◆ GOAL OF THE EXERCISE
Given the material below, return only the lines starting at the line with "U1 pin out: INV -> MID" and ending at the line with "U2: TMP102 -> LM75A", exactly as they appear.

◆ THE INPUT
○ ○ ○ ○

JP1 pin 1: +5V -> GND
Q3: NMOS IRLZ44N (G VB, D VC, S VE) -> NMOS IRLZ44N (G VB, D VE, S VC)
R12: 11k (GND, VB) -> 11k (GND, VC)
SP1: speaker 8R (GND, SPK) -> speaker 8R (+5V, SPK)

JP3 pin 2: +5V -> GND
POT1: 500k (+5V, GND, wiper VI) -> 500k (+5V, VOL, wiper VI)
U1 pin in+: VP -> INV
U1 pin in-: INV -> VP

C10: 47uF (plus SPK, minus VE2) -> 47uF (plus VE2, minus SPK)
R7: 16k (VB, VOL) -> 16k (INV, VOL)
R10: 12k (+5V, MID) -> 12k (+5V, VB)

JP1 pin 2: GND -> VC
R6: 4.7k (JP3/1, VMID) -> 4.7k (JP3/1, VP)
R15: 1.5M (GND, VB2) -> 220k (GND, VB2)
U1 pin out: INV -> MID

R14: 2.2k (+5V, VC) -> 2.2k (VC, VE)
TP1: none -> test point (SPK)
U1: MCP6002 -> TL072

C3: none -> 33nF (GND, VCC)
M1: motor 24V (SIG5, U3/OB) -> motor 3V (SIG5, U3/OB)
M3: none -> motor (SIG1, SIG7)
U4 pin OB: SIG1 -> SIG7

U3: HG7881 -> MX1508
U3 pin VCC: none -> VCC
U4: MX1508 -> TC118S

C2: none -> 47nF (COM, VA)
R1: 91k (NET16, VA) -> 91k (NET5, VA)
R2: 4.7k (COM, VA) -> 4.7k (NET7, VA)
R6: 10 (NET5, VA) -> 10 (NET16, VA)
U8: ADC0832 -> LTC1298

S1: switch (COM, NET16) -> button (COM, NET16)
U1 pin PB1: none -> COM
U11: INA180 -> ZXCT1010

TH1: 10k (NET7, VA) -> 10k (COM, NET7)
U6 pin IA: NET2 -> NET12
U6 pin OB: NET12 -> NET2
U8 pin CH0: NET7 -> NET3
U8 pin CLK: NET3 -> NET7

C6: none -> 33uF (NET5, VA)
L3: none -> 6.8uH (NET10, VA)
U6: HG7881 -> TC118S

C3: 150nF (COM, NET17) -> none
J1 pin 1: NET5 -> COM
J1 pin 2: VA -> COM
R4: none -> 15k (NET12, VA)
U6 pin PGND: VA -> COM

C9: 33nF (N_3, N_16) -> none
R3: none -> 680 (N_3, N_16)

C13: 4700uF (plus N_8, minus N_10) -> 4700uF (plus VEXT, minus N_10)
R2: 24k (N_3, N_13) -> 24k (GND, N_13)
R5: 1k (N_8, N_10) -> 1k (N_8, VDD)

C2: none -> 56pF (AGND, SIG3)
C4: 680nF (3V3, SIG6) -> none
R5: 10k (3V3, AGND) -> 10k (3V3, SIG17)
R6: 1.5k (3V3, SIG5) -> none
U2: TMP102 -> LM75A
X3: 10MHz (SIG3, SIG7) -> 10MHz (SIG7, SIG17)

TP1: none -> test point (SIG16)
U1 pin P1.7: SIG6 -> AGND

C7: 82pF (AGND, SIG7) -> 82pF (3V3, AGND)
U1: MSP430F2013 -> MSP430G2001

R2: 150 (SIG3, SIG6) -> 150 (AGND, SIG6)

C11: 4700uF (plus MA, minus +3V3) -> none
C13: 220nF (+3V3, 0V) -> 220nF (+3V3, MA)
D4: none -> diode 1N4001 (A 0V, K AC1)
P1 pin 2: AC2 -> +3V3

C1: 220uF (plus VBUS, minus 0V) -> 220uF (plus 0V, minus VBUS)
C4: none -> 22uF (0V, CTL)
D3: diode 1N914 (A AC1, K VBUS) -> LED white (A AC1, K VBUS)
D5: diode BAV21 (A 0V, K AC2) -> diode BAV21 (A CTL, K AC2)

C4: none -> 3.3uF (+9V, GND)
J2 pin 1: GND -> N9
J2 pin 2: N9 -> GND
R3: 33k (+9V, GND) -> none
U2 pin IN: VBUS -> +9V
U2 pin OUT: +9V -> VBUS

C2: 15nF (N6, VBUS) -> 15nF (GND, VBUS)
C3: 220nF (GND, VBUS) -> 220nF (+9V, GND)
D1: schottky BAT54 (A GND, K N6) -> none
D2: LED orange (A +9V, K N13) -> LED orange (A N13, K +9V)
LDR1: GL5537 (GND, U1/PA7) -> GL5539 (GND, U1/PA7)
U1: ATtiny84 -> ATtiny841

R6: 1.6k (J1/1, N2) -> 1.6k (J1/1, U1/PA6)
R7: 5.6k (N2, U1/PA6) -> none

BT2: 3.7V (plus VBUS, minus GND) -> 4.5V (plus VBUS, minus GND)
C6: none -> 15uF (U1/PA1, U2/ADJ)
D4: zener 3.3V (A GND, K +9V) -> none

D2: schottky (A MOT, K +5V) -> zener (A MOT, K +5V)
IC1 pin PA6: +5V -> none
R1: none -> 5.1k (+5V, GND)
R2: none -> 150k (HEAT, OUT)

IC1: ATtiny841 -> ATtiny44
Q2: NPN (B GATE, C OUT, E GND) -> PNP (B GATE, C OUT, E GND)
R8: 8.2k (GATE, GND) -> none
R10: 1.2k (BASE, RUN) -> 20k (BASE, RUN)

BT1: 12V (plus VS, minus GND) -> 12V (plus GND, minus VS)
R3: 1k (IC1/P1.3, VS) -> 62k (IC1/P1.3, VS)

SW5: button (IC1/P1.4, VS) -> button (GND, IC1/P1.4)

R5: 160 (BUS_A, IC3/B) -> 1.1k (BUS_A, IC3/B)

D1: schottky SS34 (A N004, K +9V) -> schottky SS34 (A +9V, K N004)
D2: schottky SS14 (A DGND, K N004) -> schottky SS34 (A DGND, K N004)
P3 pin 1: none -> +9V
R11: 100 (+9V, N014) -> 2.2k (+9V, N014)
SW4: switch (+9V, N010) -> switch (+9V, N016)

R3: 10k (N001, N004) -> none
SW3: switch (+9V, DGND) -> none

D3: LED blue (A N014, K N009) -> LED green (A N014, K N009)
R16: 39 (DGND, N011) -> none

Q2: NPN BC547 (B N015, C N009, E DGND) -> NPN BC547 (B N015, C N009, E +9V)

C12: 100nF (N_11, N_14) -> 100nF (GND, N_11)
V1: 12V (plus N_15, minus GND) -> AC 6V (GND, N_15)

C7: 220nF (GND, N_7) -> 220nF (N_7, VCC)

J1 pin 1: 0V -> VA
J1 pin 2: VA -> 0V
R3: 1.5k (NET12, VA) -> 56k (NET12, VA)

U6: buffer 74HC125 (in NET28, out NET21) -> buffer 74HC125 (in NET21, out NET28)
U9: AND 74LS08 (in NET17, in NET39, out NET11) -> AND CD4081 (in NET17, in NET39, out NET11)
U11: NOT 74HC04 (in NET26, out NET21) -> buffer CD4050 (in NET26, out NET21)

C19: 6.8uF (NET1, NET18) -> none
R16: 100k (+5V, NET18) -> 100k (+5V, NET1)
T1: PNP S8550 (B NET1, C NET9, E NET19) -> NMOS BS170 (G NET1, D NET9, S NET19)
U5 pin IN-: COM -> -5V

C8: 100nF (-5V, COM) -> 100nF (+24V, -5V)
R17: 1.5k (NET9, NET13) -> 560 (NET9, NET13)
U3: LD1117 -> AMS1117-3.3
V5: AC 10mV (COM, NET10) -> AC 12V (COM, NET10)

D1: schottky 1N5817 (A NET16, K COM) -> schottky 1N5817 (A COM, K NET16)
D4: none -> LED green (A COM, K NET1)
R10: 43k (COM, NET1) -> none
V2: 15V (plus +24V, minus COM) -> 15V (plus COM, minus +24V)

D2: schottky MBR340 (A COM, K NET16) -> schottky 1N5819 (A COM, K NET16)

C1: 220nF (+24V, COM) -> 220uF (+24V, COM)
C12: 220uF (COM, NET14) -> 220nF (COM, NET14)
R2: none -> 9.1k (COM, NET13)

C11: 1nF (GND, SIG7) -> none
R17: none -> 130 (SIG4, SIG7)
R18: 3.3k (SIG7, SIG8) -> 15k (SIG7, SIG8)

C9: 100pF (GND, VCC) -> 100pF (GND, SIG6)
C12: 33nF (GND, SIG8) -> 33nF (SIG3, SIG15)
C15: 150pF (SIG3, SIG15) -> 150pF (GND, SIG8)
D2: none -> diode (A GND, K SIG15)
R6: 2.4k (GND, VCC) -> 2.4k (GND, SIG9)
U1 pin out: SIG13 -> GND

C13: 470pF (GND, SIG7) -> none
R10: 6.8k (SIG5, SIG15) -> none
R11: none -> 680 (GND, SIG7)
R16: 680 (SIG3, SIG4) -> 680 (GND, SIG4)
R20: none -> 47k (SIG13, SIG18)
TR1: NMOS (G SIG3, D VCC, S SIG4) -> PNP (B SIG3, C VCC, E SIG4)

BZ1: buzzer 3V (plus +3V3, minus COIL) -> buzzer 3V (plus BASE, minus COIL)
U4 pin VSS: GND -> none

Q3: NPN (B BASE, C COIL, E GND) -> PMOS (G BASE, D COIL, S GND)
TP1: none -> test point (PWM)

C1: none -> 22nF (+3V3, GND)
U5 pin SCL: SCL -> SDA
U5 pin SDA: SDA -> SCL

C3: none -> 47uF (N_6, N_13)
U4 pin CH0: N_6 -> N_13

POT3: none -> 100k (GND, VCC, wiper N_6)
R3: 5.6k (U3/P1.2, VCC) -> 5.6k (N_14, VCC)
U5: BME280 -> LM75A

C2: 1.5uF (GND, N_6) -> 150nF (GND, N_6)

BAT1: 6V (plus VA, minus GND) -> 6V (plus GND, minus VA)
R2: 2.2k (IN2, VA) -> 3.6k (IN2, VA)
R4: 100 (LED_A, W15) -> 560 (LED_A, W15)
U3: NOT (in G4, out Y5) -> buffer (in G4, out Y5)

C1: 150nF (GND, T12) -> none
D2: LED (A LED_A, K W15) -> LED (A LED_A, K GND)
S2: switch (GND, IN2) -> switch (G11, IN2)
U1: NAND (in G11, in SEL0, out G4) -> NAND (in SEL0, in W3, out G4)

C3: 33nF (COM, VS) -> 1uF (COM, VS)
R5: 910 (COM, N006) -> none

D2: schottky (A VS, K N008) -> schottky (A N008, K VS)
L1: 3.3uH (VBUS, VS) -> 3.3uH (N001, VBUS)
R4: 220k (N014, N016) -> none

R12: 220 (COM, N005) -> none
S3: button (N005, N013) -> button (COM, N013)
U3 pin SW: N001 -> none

○ ○ ○ ○

◆ ANSWER TO THIS EXERCISE
U1 pin out: INV -> MID

R14: 2.2k (+5V, VC) -> 2.2k (VC, VE)
TP1: none -> test point (SPK)
U1: MCP6002 -> TL072

C3: none -> 33nF (GND, VCC)
M1: motor 24V (SIG5, U3/OB) -> motor 3V (SIG5, U3/OB)
M3: none -> motor (SIG1, SIG7)
U4 pin OB: SIG1 -> SIG7

U3: HG7881 -> MX1508
U3 pin VCC: none -> VCC
U4: MX1508 -> TC118S

C2: none -> 47nF (COM, VA)
R1: 91k (NET16, VA) -> 91k (NET5, VA)
R2: 4.7k (COM, VA) -> 4.7k (NET7, VA)
R6: 10 (NET5, VA) -> 10 (NET16, VA)
U8: ADC0832 -> LTC1298

S1: switch (COM, NET16) -> button (COM, NET16)
U1 pin PB1: none -> COM
U11: INA180 -> ZXCT1010

TH1: 10k (NET7, VA) -> 10k (COM, NET7)
U6 pin IA: NET2 -> NET12
U6 pin OB: NET12 -> NET2
U8 pin CH0: NET7 -> NET3
U8 pin CLK: NET3 -> NET7

C6: none -> 33uF (NET5, VA)
L3: none -> 6.8uH (NET10, VA)
U6: HG7881 -> TC118S

C3: 150nF (COM, NET17) -> none
J1 pin 1: NET5 -> COM
J1 pin 2: VA -> COM
R4: none -> 15k (NET12, VA)
U6 pin PGND: VA -> COM

C9: 33nF (N_3, N_16) -> none
R3: none -> 680 (N_3, N_16)

C13: 4700uF (plus N_8, minus N_10) -> 4700uF (plus VEXT, minus N_10)
R2: 24k (N_3, N_13) -> 24k (GND, N_13)
R5: 1k (N_8, N_10) -> 1k (N_8, VDD)

C2: none -> 56pF (AGND, SIG3)
C4: 680nF (3V3, SIG6) -> none
R5: 10k (3V3, AGND) -> 10k (3V3, SIG17)
R6: 1.5k (3V3, SIG5) -> none
U2: TMP102 -> LM75A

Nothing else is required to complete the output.